Activity: From the line that contains "C3: 68nF (COM, VA) -> none" through the last line of the data, copy everything exactly and nothing else, omitting the pictures.

========================================

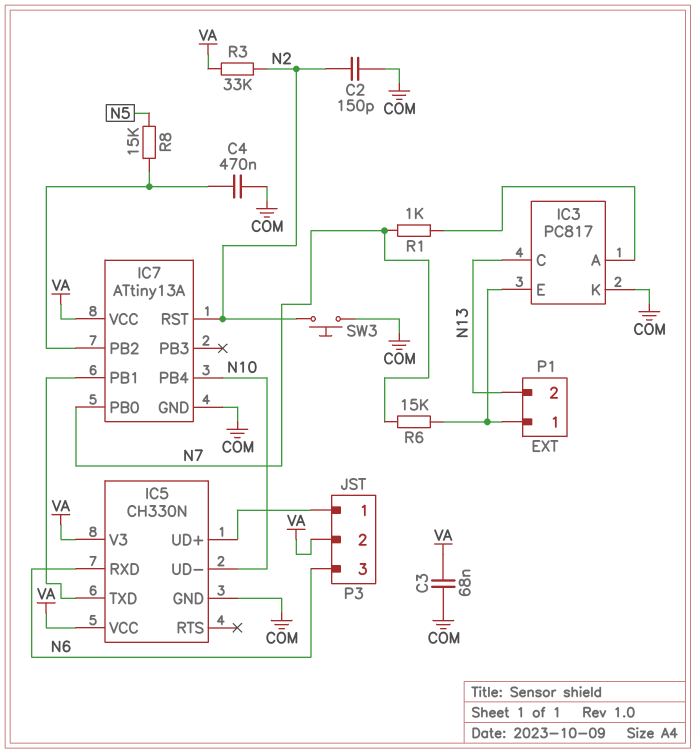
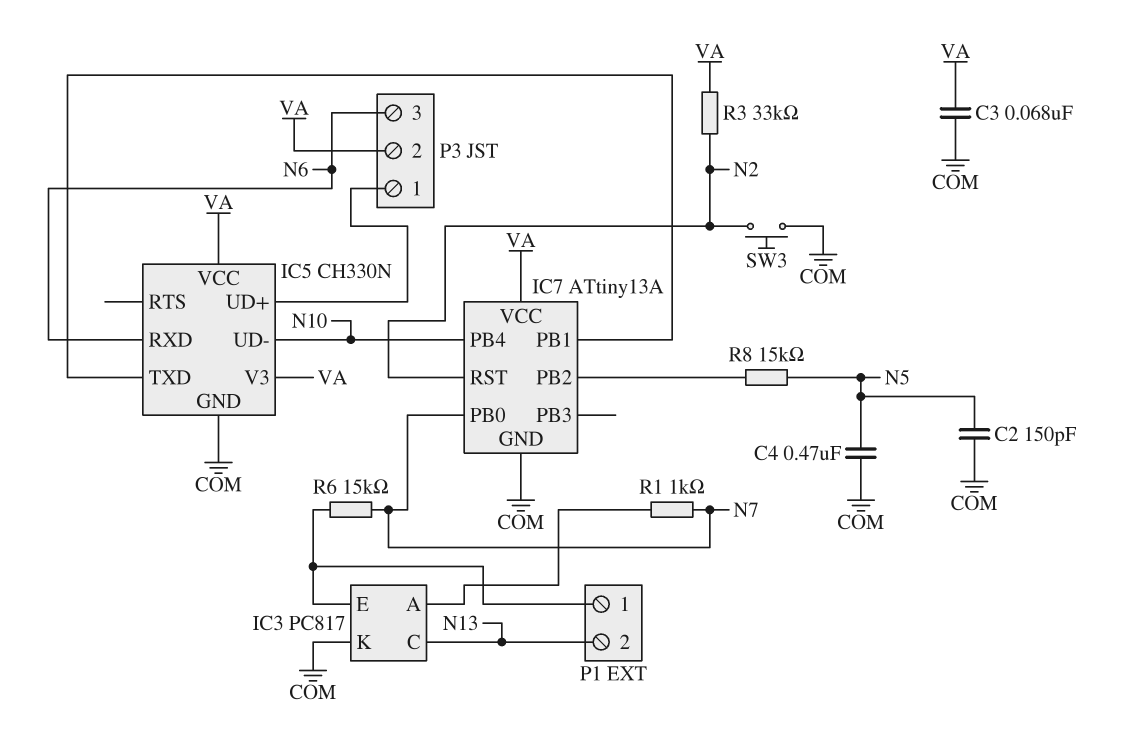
C2: 150pF (COM, N2) -> 150pF (COM, N5)
C4: 470nF (COM, IC7/PB2) -> 470nF (COM, N5)

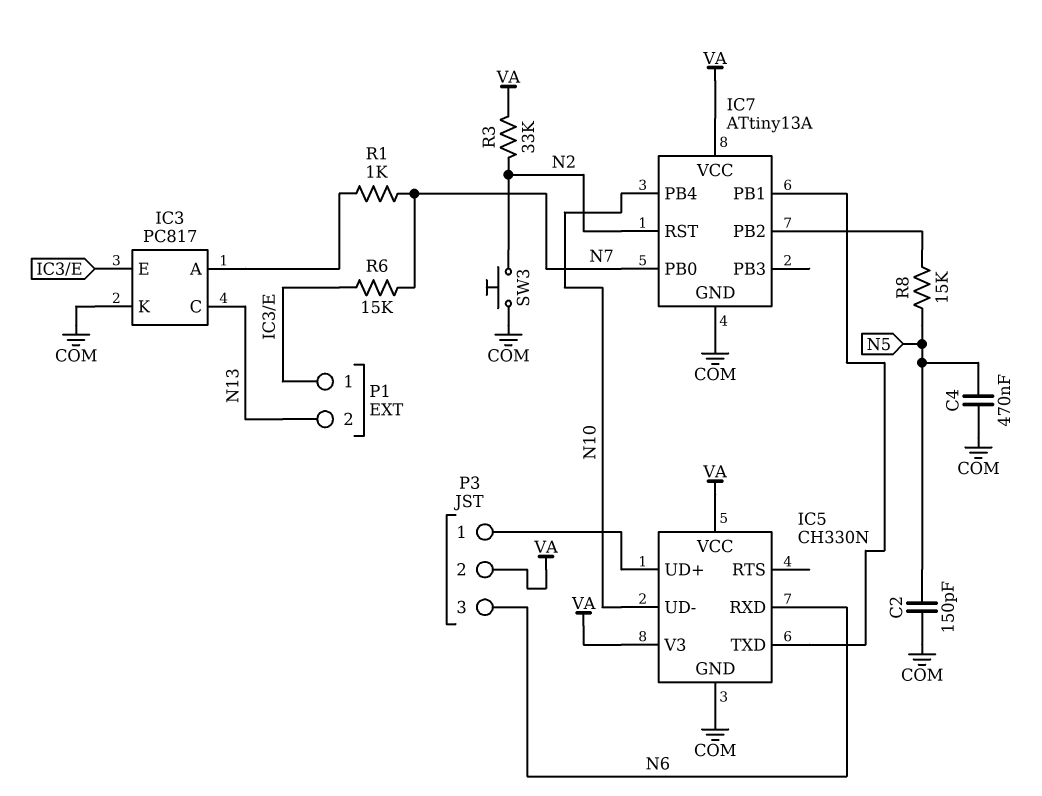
C3: 68nF (COM, VA) -> none

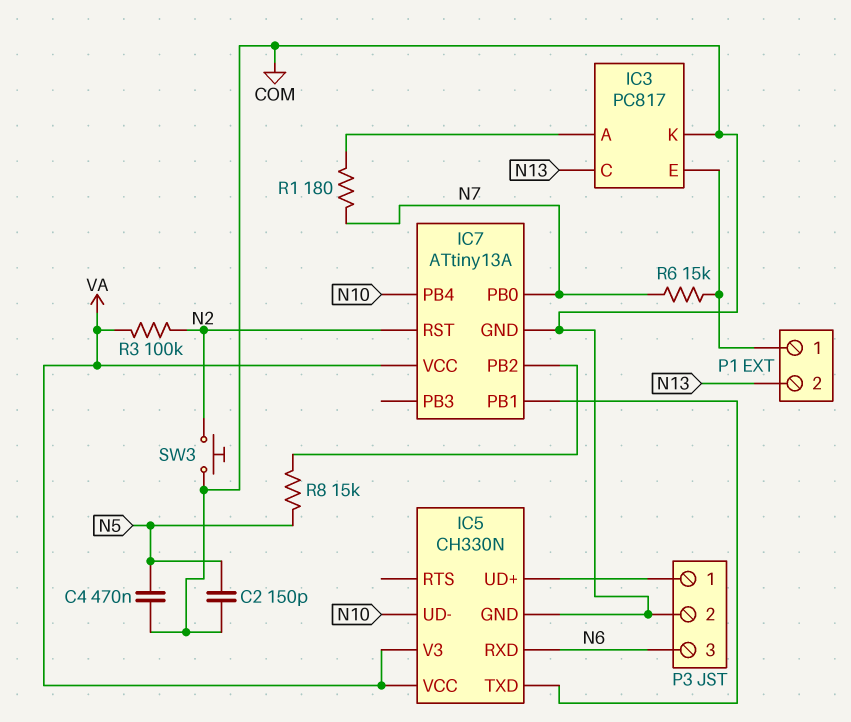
P3 pin 2: VA -> COM
R1: 1k (IC3/A, N7) -> 180 (IC3/A, N7)
R3: 33k (N2, VA) -> 100k (N2, VA)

========================================

Answer to this task:
C3: 68nF (COM, VA) -> none

P3 pin 2: VA -> COM
R1: 1k (IC3/A, N7) -> 180 (IC3/A, N7)
R3: 33k (N2, VA) -> 100k (N2, VA)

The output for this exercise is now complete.